(Collected data)

....

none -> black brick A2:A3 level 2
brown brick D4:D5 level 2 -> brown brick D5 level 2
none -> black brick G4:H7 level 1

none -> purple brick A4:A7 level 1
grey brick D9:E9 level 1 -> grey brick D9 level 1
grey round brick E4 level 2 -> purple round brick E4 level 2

....

The response has to match the data exactly, line for line.

none -> black brick A2:A3 level 2
brown brick D4:D5 level 2 -> brown brick D5 level 2
none -> black brick G4:H7 level 1

none -> purple brick A4:A7 level 1
grey brick D9:E9 level 1 -> grey brick D9 level 1
grey round brick E4 level 2 -> purple round brick E4 level 2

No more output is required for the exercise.